Problem details: From the line that contains "R7: 470 (N002, U2/OUT) -> 390 (N002, U2/OUT)" to the last line of the data, every line is to be transcribed exactly; no other line is to be included.

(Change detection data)

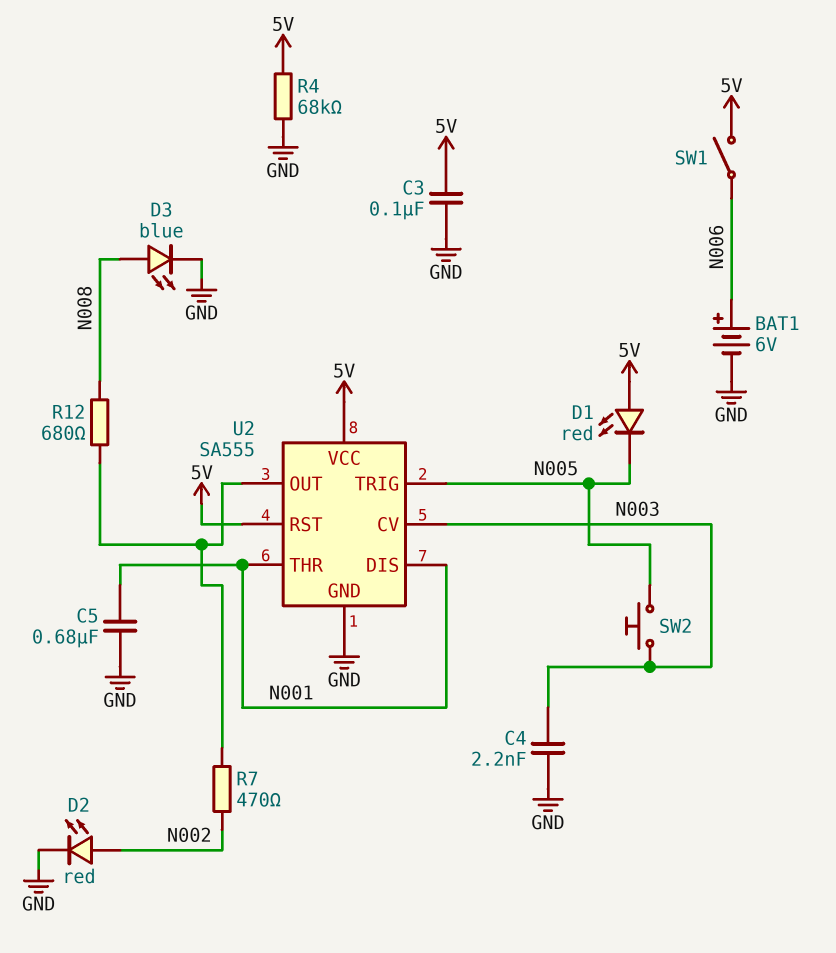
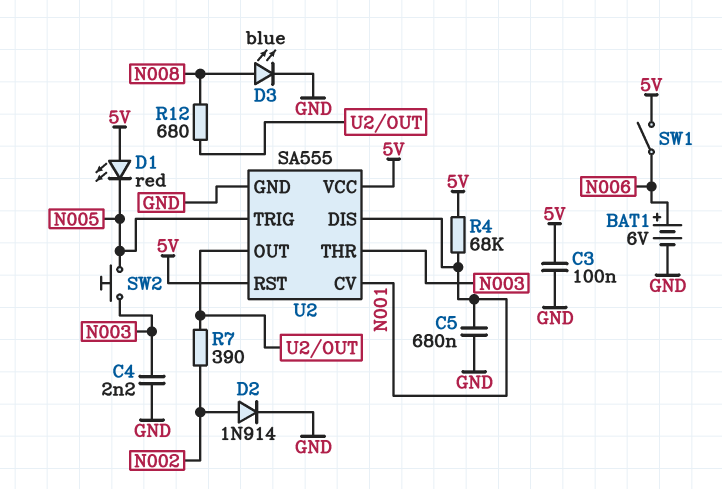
D2: LED red (A N002, K GND) -> diode 1N914 (A N002, K GND)
R4: 68k (5V, GND) -> 68k (5V, N001)
R7: 470 (N002, U2/OUT) -> 390 (N002, U2/OUT)
U2 pin CV: N003 -> N001
U2 pin THR: N001 -> N003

Task answer:
R7: 470 (N002, U2/OUT) -> 390 (N002, U2/OUT)
U2 pin CV: N003 -> N001
U2 pin THR: N001 -> N003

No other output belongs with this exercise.